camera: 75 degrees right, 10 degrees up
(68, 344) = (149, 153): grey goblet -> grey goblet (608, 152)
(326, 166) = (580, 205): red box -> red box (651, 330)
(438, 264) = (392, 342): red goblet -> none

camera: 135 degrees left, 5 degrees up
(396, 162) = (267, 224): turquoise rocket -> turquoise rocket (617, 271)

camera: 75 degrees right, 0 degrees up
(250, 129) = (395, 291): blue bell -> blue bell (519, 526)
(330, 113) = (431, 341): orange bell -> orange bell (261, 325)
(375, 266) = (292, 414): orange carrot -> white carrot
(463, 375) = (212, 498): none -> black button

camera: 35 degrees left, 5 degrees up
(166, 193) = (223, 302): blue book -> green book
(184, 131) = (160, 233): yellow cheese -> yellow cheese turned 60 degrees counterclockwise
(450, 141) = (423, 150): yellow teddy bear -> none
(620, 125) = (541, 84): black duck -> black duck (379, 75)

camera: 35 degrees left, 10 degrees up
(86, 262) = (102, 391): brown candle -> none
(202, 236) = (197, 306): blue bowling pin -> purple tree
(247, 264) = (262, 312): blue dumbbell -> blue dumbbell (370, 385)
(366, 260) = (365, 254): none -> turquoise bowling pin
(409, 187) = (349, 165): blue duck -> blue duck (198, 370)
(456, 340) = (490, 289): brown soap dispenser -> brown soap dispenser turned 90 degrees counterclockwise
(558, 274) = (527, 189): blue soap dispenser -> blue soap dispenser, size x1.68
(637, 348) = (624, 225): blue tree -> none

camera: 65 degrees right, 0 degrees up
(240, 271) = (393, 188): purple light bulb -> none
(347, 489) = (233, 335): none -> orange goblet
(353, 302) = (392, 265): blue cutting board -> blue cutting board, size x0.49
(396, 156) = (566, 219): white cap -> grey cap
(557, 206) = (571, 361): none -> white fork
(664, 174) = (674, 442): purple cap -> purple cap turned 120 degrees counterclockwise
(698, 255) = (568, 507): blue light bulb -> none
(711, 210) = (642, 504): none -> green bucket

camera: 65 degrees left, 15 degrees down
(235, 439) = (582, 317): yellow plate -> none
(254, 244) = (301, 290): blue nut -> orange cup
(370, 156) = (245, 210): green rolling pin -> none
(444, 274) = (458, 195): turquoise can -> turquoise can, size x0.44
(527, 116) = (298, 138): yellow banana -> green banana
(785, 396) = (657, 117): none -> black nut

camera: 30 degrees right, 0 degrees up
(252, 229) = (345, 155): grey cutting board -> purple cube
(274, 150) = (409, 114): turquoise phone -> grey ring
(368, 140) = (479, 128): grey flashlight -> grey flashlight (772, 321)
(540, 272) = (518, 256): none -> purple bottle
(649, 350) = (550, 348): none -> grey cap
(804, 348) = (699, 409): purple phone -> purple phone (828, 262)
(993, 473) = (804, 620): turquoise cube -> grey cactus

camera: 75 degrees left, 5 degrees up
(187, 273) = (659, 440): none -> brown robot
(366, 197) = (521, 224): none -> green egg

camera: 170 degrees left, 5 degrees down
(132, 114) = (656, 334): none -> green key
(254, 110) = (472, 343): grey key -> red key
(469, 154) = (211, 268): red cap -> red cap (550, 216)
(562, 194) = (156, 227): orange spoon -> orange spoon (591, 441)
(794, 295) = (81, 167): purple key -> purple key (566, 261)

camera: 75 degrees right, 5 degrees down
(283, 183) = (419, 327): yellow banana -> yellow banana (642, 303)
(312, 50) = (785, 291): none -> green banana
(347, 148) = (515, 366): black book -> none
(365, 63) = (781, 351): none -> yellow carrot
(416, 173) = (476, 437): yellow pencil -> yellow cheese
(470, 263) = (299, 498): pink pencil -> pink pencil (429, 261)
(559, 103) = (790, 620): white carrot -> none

- [Your task] Using the records above, output exactly the lines from the first through the line that contains "camera: 30 degrees right, 0 degrees up", with both of those included.

- [Exercise answer]
camera: 75 degrees right, 10 degrees up
(68, 344) = (149, 153): grey goblet -> grey goblet (608, 152)
(326, 166) = (580, 205): red box -> red box (651, 330)
(438, 264) = (392, 342): red goblet -> none

camera: 135 degrees left, 5 degrees up
(396, 162) = (267, 224): turquoise rocket -> turquoise rocket (617, 271)

camera: 75 degrees right, 0 degrees up
(250, 129) = (395, 291): blue bell -> blue bell (519, 526)
(330, 113) = (431, 341): orange bell -> orange bell (261, 325)
(375, 266) = (292, 414): orange carrot -> white carrot
(463, 375) = (212, 498): none -> black button

camera: 35 degrees left, 5 degrees up
(166, 193) = (223, 302): blue book -> green book
(184, 131) = (160, 233): yellow cheese -> yellow cheese turned 60 degrees counterclockwise
(450, 141) = (423, 150): yellow teddy bear -> none
(620, 125) = (541, 84): black duck -> black duck (379, 75)

camera: 35 degrees left, 10 degrees up
(86, 262) = (102, 391): brown candle -> none
(202, 236) = (197, 306): blue bowling pin -> purple tree
(247, 264) = (262, 312): blue dumbbell -> blue dumbbell (370, 385)
(366, 260) = (365, 254): none -> turquoise bowling pin
(409, 187) = (349, 165): blue duck -> blue duck (198, 370)
(456, 340) = (490, 289): brown soap dispenser -> brown soap dispenser turned 90 degrees counterclockwise
(558, 274) = (527, 189): blue soap dispenser -> blue soap dispenser, size x1.68
(637, 348) = (624, 225): blue tree -> none

camera: 65 degrees right, 0 degrees up
(240, 271) = (393, 188): purple light bulb -> none
(347, 489) = (233, 335): none -> orange goblet
(353, 302) = (392, 265): blue cutting board -> blue cutting board, size x0.49
(396, 156) = (566, 219): white cap -> grey cap
(557, 206) = (571, 361): none -> white fork
(664, 174) = (674, 442): purple cap -> purple cap turned 120 degrees counterclockwise
(698, 255) = (568, 507): blue light bulb -> none
(711, 210) = (642, 504): none -> green bucket

camera: 65 degrees left, 15 degrees down
(235, 439) = (582, 317): yellow plate -> none
(254, 244) = (301, 290): blue nut -> orange cup
(370, 156) = (245, 210): green rolling pin -> none
(444, 274) = (458, 195): turquoise can -> turquoise can, size x0.44
(527, 116) = (298, 138): yellow banana -> green banana
(785, 396) = (657, 117): none -> black nut

camera: 30 degrees right, 0 degrees up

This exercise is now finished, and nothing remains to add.